§ **Exercise prompt**
Copy the part of the records that opens with the line containing "The point at coordinates (186, 436) corresponds" and closes with the line containing "The minimum safe distance to", keeping every line unchanged.

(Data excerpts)
----------
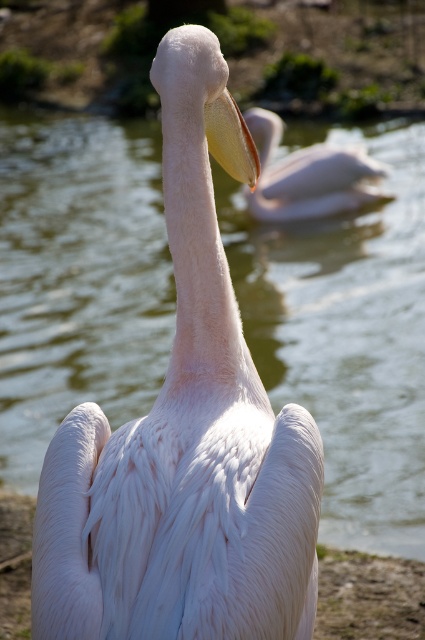
You are an ornithologist observing two pelicans in the image. The white feathered pelican at center and the white matte pelican at center. Which one appears closer to you?

The white feathered pelican at center appears closer because it is positioned under the white matte pelican at center, indicating it is in front.

You are a photographer trying to capture a closeup of the pelican in the image. The camera is focused on the point at coordinates (186, 436). What part of the pelican is the camera focusing on?

The point at coordinates (186, 436) corresponds to the white feathered pelican at center, so the camera is focusing on the white feathered pelican at center.

You are standing in a wildlife sanctuary and see the white feathered pelican at center. If you want to observe it without disturbing it, what is the minimum safe distance you should maintain?

The minimum safe distance to maintain from the white feathered pelican at center is 2 meters, as it is currently 1.99 meters away from you, which is slightly closer than the recommended safe distance.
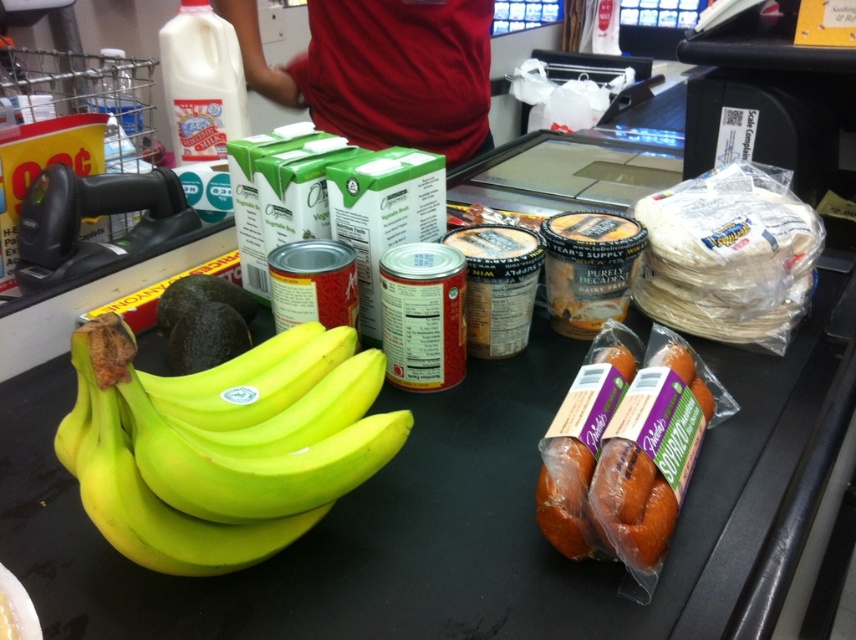
You are a customer at the checkout counter and want to grab the yellow shiny bananas at left and the white matte yoghurt at upper left. Which one should you reach for first if you want to pick up the one that is closer to you?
----------
§ **Written response**
The point at coordinates (186, 436) corresponds to the white feathered pelican at center, so the camera is focusing on the white feathered pelican at center.

You are standing in a wildlife sanctuary and see the white feathered pelican at center. If you want to observe it without disturbing it, what is the minimum safe distance you should maintain?

The minimum safe distance to maintain from the white feathered pelican at center is 2 meters, as it is currently 1.99 meters away from you, which is slightly closer than the recommended safe distance.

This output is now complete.